Segment Open

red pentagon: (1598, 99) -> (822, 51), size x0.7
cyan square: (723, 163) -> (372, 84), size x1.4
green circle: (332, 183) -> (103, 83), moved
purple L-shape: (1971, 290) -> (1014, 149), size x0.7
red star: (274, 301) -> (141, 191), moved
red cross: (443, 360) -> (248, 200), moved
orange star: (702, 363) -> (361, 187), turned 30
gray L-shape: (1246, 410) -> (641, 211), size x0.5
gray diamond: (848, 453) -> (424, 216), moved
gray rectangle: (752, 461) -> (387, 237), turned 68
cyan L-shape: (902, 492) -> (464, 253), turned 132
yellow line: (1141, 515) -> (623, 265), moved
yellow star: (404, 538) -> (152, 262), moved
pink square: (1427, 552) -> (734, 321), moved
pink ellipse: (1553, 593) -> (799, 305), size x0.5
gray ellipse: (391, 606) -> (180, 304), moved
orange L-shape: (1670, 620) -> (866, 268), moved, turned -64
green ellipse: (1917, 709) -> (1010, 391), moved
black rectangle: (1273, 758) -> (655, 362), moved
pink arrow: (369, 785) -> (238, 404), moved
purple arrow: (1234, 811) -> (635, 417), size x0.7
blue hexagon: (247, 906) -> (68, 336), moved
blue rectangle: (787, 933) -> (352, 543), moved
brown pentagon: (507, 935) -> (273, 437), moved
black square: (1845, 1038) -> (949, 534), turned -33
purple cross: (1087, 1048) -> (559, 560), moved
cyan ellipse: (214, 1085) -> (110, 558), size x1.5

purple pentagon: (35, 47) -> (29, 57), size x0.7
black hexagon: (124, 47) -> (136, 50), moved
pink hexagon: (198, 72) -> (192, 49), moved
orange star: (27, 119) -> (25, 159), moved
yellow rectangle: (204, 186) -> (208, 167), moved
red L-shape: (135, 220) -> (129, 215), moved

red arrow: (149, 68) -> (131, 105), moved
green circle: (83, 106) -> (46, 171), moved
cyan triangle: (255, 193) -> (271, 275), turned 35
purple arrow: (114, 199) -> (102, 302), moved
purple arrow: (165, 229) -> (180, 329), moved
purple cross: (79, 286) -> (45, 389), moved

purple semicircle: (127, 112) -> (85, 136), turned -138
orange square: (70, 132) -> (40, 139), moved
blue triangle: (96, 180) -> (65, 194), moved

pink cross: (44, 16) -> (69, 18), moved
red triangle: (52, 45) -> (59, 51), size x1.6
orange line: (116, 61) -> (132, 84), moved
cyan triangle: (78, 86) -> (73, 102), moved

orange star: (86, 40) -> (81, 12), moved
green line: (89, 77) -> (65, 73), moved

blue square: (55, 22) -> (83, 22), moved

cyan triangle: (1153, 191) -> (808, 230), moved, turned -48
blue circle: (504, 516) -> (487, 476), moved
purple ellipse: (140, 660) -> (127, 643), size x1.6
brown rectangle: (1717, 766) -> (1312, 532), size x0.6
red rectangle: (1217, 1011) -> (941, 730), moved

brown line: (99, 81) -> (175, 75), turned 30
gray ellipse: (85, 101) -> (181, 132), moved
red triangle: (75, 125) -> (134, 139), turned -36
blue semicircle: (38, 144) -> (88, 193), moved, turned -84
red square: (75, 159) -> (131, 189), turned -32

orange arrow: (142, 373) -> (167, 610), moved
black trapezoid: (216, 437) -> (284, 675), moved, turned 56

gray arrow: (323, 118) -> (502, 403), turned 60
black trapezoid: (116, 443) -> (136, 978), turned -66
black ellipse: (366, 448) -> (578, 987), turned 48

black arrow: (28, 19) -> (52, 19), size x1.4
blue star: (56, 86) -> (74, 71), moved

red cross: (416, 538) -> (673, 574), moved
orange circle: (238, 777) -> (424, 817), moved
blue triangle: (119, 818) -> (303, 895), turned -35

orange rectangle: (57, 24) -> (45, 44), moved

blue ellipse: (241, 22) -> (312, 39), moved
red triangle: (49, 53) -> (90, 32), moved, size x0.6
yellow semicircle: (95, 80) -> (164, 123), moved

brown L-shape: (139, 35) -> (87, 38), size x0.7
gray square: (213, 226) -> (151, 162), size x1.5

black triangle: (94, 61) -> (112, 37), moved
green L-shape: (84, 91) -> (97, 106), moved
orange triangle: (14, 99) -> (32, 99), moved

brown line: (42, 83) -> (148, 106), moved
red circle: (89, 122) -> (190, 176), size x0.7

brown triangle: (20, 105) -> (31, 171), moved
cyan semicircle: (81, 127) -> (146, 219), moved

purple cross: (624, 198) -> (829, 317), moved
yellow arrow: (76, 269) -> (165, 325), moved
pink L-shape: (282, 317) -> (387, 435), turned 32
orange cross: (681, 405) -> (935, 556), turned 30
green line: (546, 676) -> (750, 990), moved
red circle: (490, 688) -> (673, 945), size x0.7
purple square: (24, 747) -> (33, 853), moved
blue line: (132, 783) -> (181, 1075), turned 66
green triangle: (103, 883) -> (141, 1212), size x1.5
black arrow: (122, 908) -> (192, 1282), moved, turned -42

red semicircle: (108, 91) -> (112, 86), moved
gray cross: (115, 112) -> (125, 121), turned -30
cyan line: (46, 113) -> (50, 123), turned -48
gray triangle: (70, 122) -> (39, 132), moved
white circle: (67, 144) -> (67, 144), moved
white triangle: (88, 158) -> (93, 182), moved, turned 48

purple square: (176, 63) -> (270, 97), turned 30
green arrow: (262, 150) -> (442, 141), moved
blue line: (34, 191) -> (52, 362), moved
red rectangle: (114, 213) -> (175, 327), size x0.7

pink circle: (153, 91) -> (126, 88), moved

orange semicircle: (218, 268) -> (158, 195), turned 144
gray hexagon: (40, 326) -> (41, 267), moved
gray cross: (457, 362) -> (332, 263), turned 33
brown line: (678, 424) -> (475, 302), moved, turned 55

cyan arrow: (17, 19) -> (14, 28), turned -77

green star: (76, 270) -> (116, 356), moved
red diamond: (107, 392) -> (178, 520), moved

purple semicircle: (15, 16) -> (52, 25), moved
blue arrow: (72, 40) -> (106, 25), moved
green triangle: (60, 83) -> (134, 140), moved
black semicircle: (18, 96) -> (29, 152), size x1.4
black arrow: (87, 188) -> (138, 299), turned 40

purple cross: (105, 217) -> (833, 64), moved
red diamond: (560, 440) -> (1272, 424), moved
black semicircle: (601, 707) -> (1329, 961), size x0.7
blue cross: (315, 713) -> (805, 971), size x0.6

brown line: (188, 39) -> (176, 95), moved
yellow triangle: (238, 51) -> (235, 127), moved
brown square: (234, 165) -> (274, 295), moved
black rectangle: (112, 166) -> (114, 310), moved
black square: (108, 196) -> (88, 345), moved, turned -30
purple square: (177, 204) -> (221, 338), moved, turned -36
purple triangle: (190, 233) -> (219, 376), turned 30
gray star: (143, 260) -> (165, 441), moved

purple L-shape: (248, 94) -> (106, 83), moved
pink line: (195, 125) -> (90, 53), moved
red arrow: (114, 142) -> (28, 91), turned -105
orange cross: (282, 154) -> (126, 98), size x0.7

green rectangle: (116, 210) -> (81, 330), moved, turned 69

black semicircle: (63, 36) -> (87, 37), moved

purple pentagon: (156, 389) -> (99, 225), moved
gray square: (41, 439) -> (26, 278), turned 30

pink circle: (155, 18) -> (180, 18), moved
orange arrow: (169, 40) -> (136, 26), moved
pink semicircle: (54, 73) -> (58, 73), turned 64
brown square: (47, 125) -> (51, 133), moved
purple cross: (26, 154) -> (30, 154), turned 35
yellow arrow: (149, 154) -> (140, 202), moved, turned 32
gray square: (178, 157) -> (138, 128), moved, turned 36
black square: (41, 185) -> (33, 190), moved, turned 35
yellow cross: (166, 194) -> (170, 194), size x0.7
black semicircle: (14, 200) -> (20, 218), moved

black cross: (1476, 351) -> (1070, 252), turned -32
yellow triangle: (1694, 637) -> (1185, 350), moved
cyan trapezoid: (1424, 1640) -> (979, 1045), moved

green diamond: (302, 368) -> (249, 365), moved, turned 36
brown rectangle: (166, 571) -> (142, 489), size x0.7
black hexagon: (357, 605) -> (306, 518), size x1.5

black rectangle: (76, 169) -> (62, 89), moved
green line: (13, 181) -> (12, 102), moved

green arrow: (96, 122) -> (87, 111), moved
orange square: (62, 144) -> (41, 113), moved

Segment Closed

• _WHAT THE TASK ASKS_
Taking the listing above as the source, transcribe only the lines starting at the line with "blue ellipse: (241, 22) -> (312, 39), moved" and going through the line with "gray square: (213, 226)", unaltered and with both ends included.

• _OUTPUT OF THE TASK_
blue ellipse: (241, 22) -> (312, 39), moved
red triangle: (49, 53) -> (90, 32), moved, size x0.6
yellow semicircle: (95, 80) -> (164, 123), moved

brown L-shape: (139, 35) -> (87, 38), size x0.7
gray square: (213, 226) -> (151, 162), size x1.5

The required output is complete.